The answer must consist only of the lines in the records below from the line with "MATRIX pin DIN: D4 -> A1" to the line with "RTC2 pin SQW: D7 -> D12", both included, copied word for word with every picture left out.

= Material for this exercise =

····················

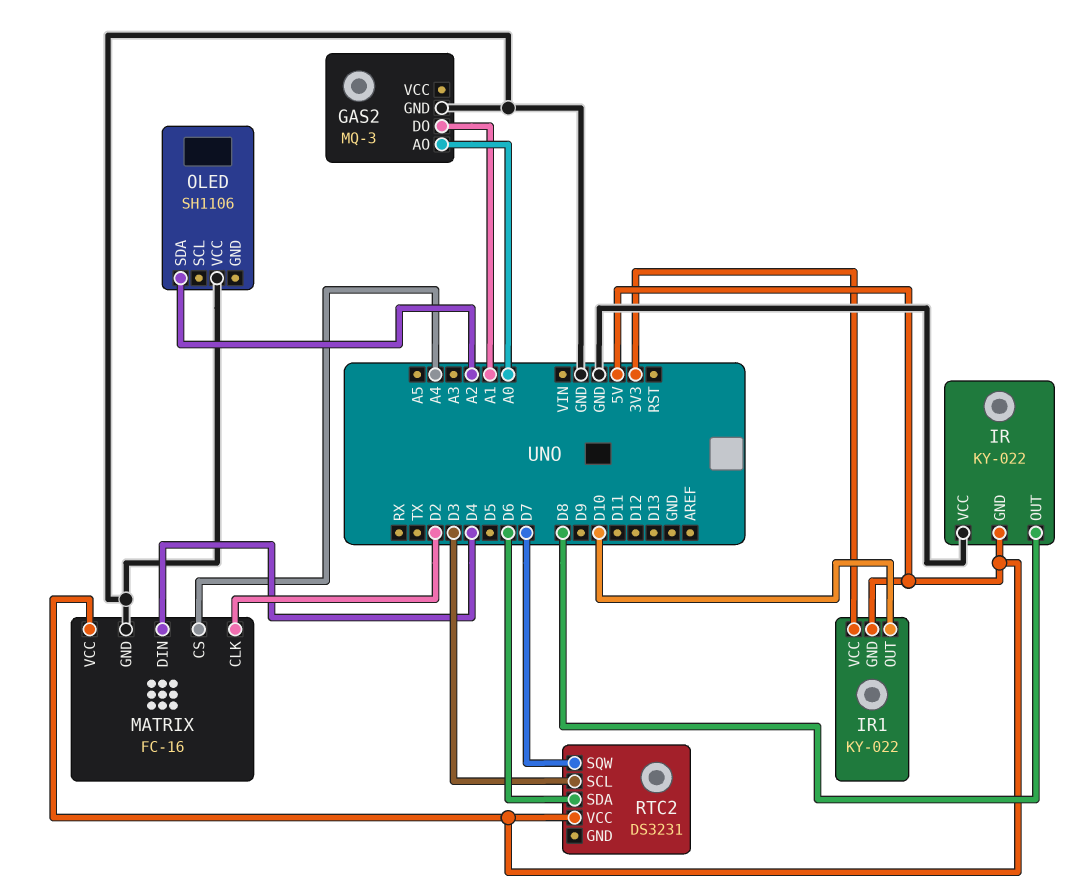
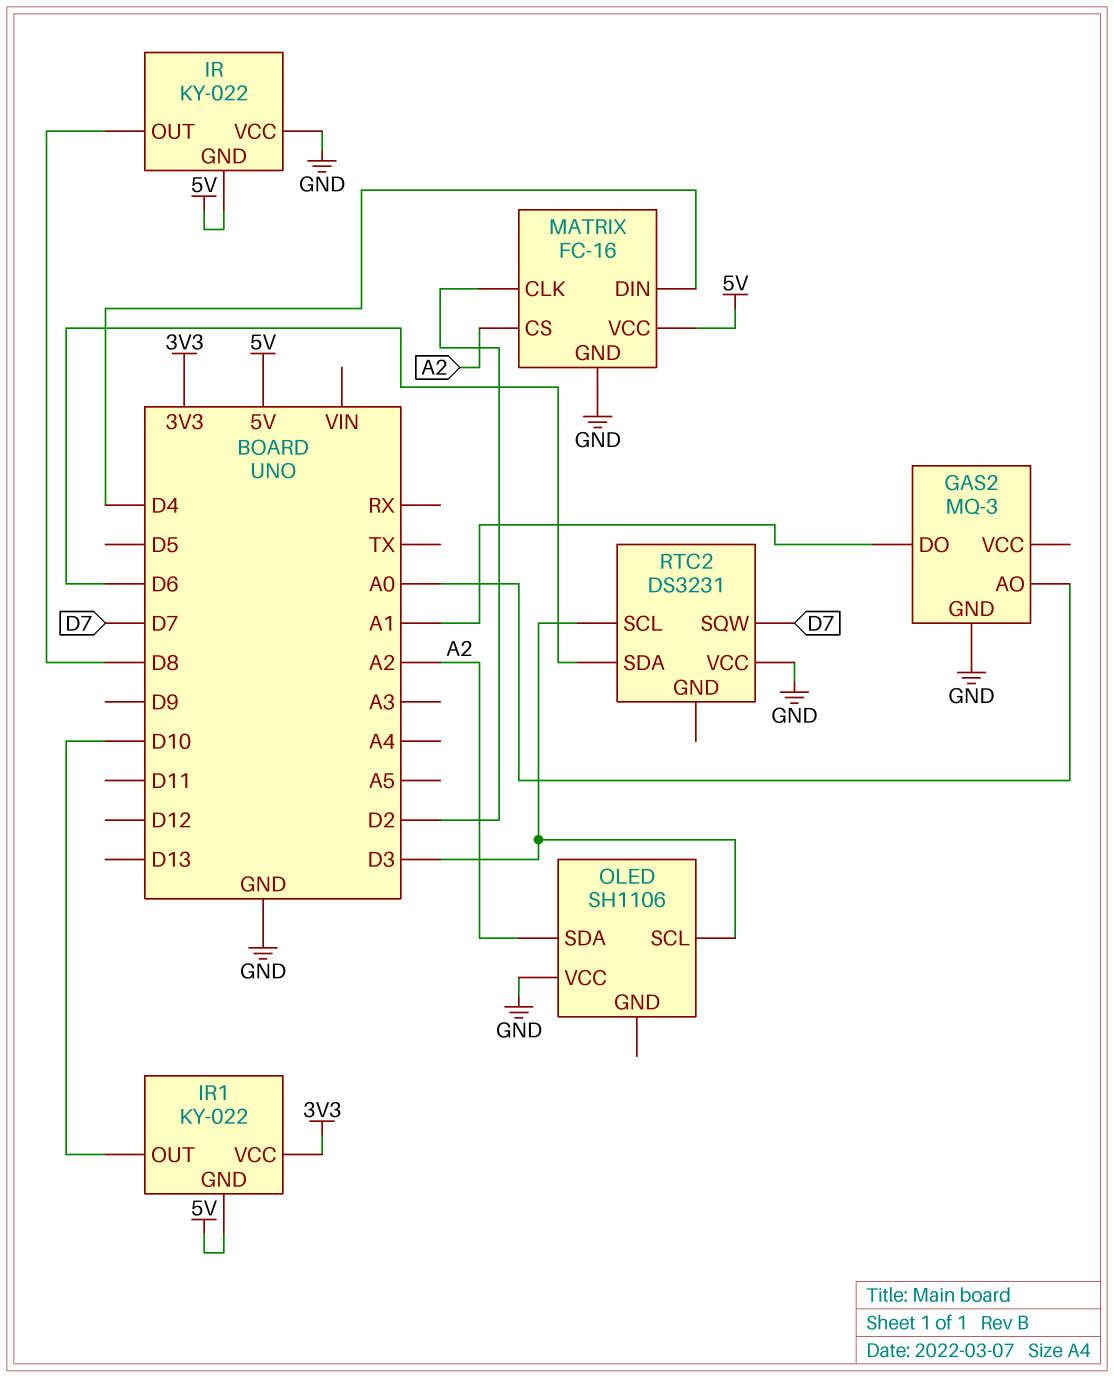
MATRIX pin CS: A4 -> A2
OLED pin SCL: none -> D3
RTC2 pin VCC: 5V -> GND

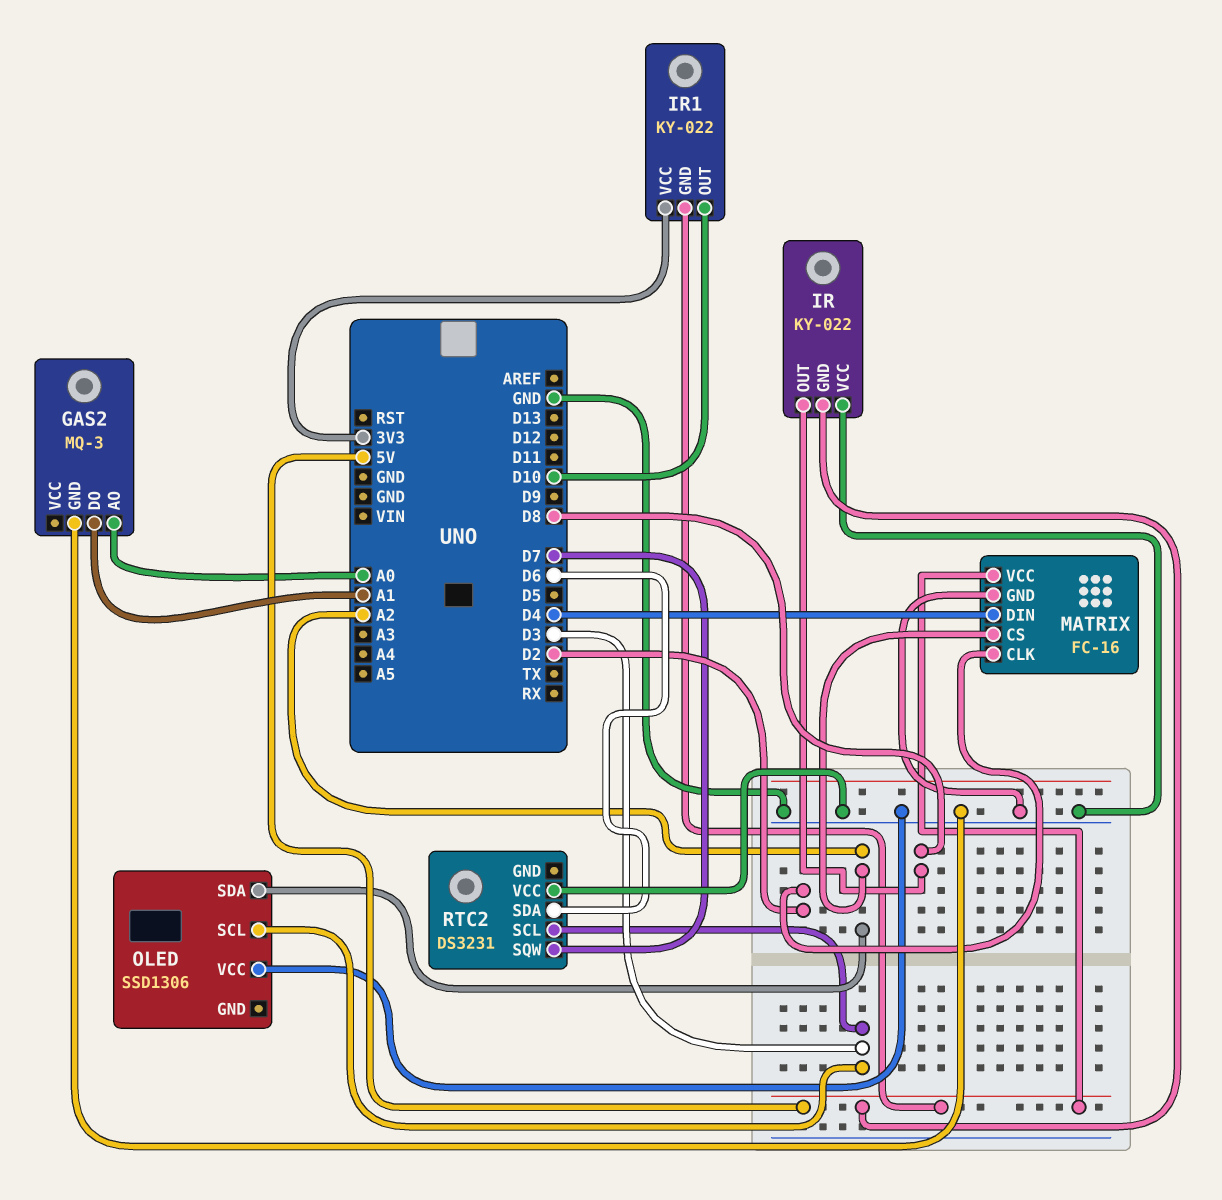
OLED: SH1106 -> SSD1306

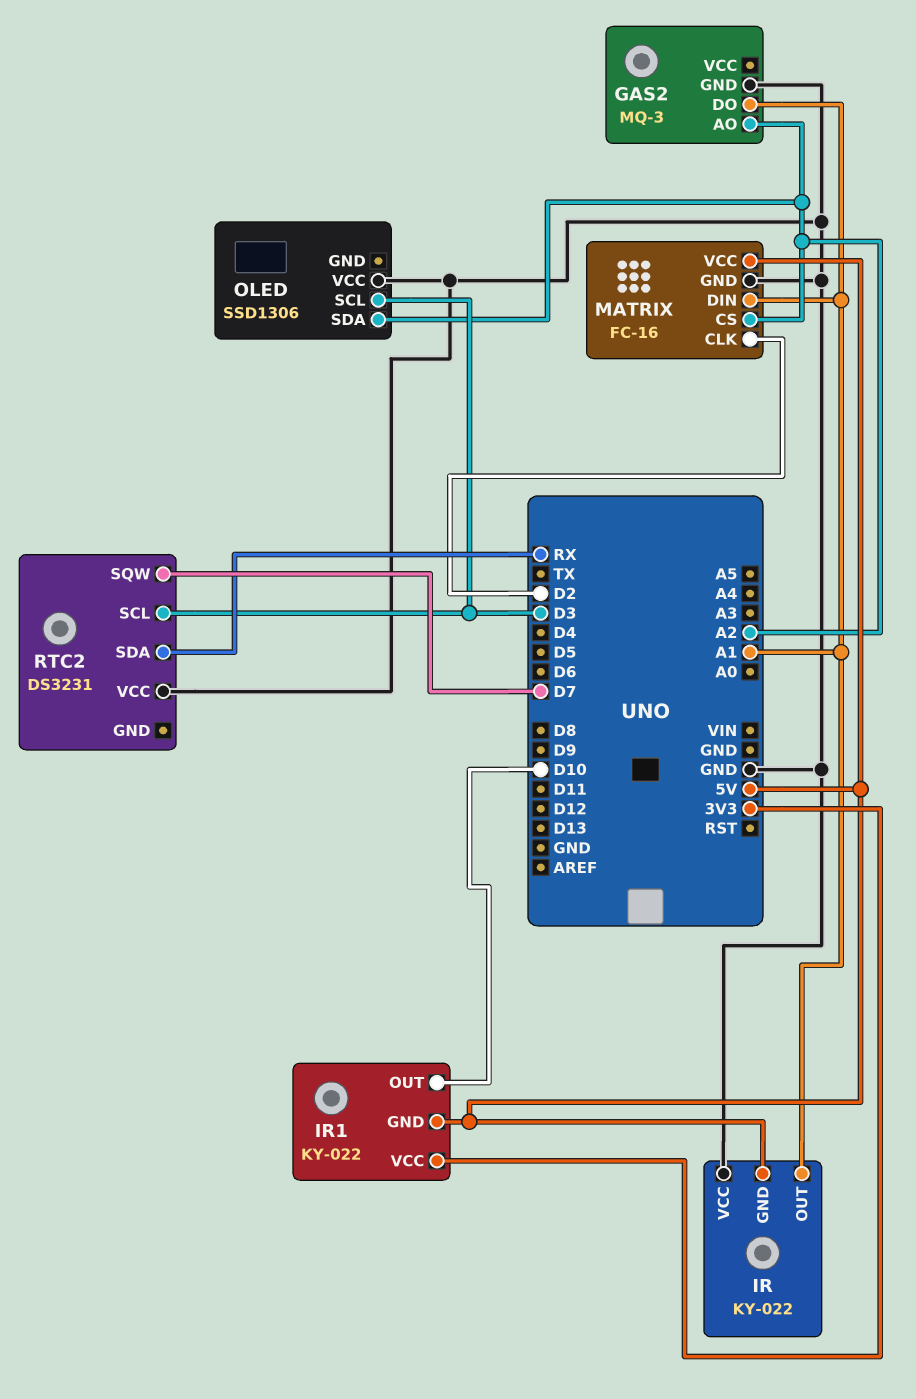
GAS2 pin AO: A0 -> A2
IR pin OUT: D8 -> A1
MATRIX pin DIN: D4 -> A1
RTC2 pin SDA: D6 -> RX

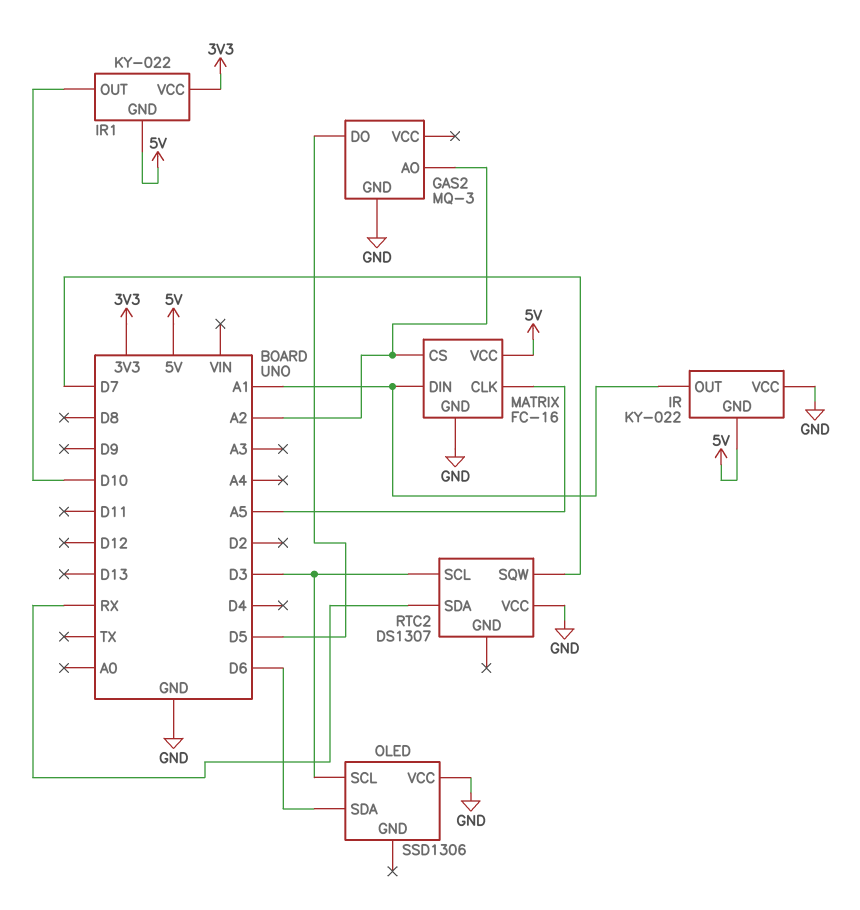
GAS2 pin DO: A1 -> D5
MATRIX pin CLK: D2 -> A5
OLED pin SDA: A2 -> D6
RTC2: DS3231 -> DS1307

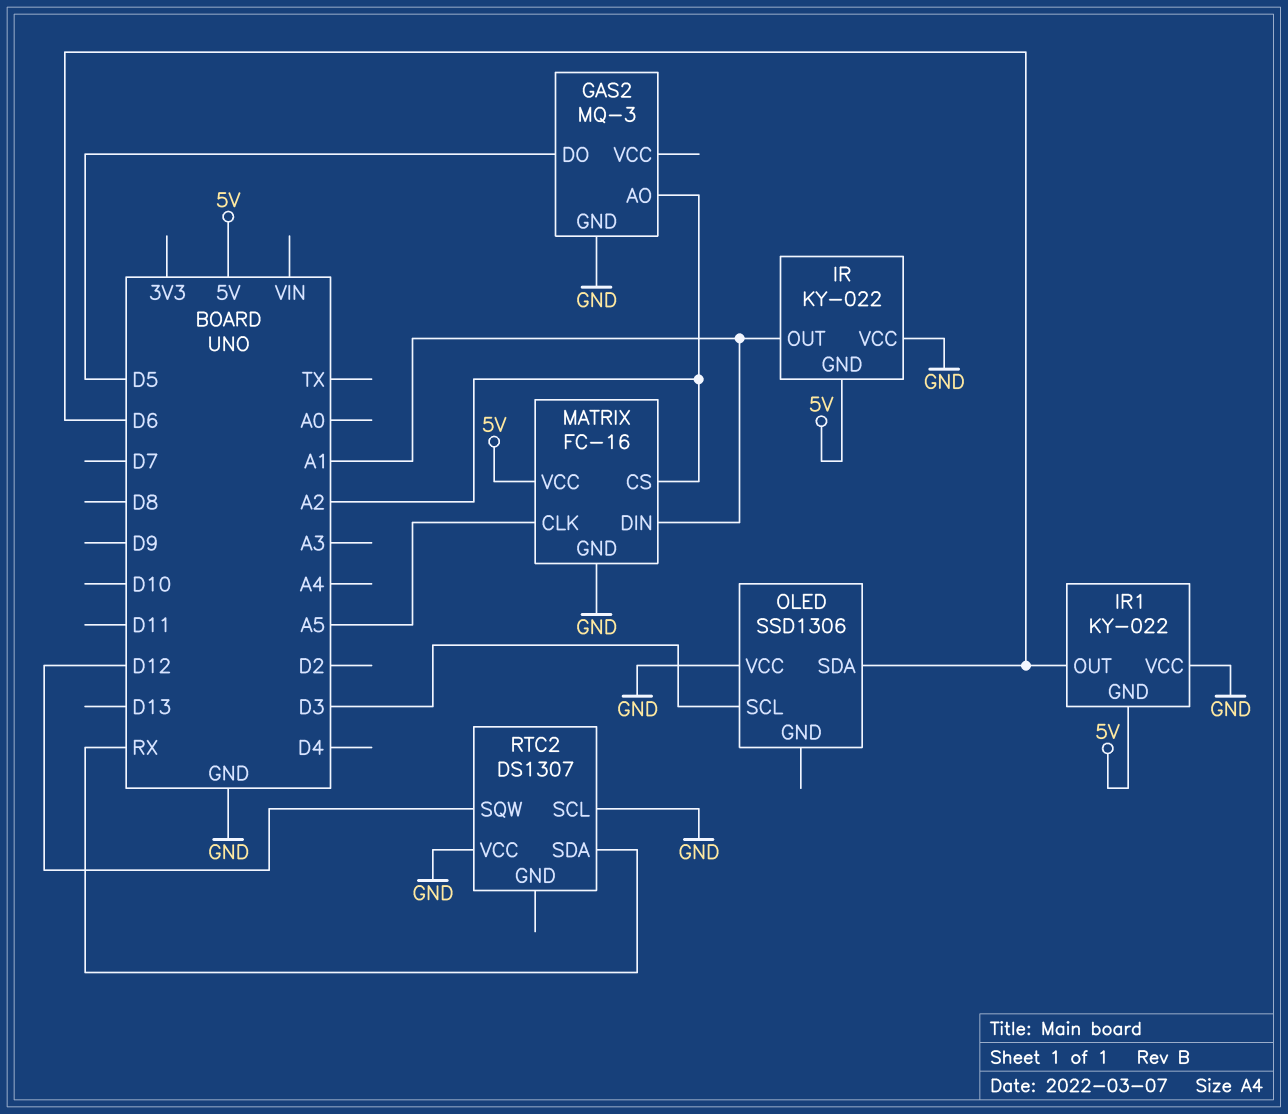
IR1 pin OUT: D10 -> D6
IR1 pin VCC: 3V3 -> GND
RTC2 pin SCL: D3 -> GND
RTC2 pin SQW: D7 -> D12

····················

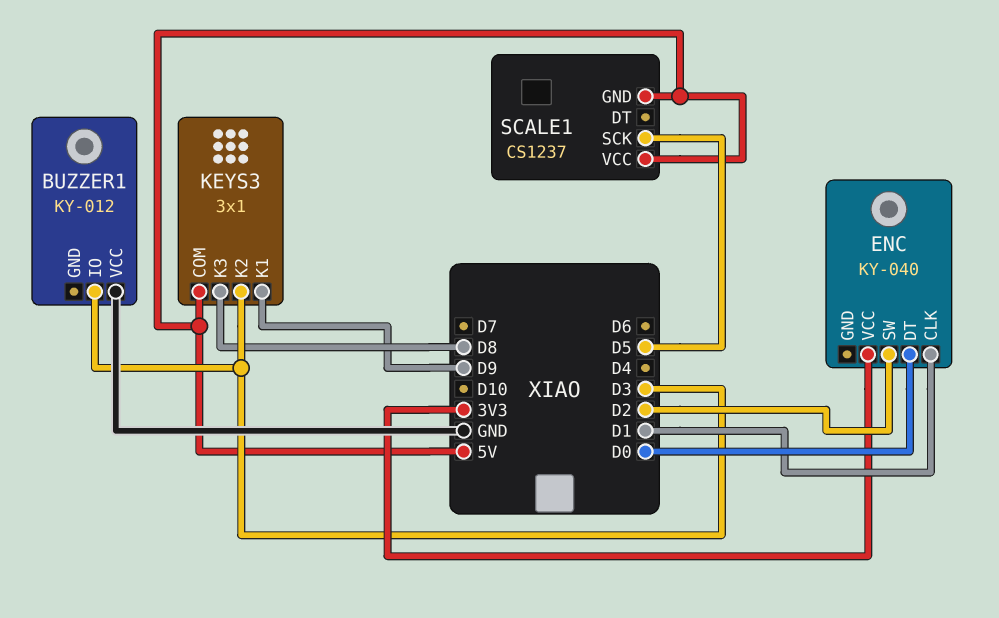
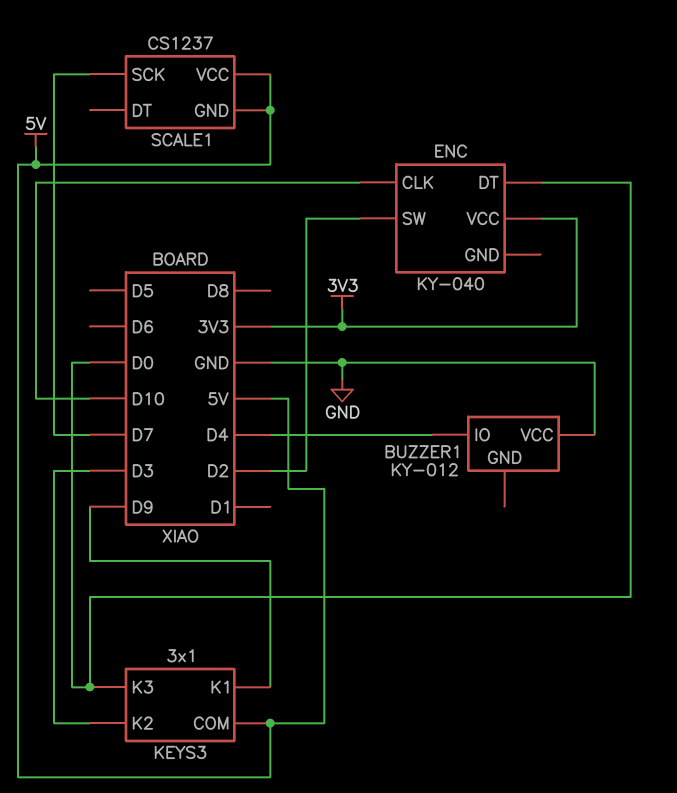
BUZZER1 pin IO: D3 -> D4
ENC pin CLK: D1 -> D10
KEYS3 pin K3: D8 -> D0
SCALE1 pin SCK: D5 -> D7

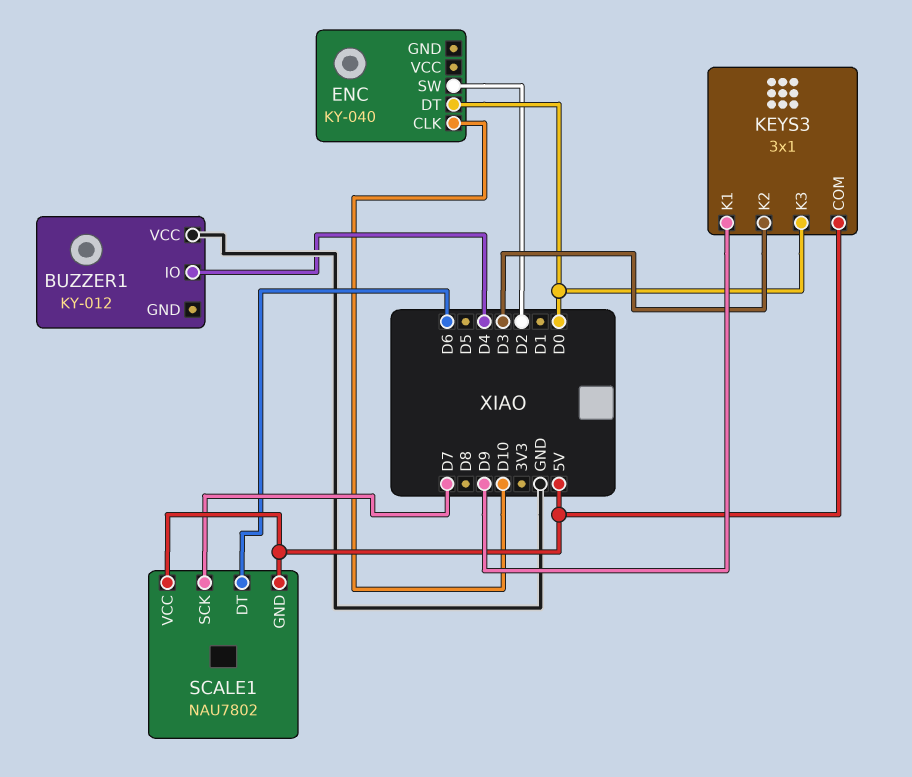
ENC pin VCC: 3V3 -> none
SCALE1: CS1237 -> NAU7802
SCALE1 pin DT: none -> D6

····················

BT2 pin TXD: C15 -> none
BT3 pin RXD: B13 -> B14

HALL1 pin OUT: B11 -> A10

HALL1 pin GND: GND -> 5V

····················

= Response for this exercise =
MATRIX pin DIN: D4 -> A1
RTC2 pin SDA: D6 -> RX

GAS2 pin DO: A1 -> D5
MATRIX pin CLK: D2 -> A5
OLED pin SDA: A2 -> D6
RTC2: DS3231 -> DS1307

IR1 pin OUT: D10 -> D6
IR1 pin VCC: 3V3 -> GND
RTC2 pin SCL: D3 -> GND
RTC2 pin SQW: D7 -> D12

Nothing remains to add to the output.